Of the material below, the lines to be retyped are those from the line containing "black diamond: moved 6 px left" through the line containing "pink square at", inclusive; reproduce them exactly.

> Excerpted data
[Start of Attachment]

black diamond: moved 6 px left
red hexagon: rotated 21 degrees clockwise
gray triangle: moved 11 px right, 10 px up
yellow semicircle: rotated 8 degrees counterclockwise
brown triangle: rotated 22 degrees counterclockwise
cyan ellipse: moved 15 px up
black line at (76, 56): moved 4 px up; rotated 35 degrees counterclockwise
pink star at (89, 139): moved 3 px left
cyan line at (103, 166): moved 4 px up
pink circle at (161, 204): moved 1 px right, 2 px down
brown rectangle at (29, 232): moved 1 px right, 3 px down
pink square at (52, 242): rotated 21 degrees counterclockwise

[End of Attachment]
[Start of Attachment]

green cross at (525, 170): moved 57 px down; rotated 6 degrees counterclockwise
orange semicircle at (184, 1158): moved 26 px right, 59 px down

[End of Attachment]

> Result for this task
black diamond: moved 6 px left
red hexagon: rotated 21 degrees clockwise
gray triangle: moved 11 px right, 10 px up
yellow semicircle: rotated 8 degrees counterclockwise
brown triangle: rotated 22 degrees counterclockwise
cyan ellipse: moved 15 px up
black line at (76, 56): moved 4 px up; rotated 35 degrees counterclockwise
pink star at (89, 139): moved 3 px left
cyan line at (103, 166): moved 4 px up
pink circle at (161, 204): moved 1 px right, 2 px down
brown rectangle at (29, 232): moved 1 px right, 3 px down
pink square at (52, 242): rotated 21 degrees counterclockwise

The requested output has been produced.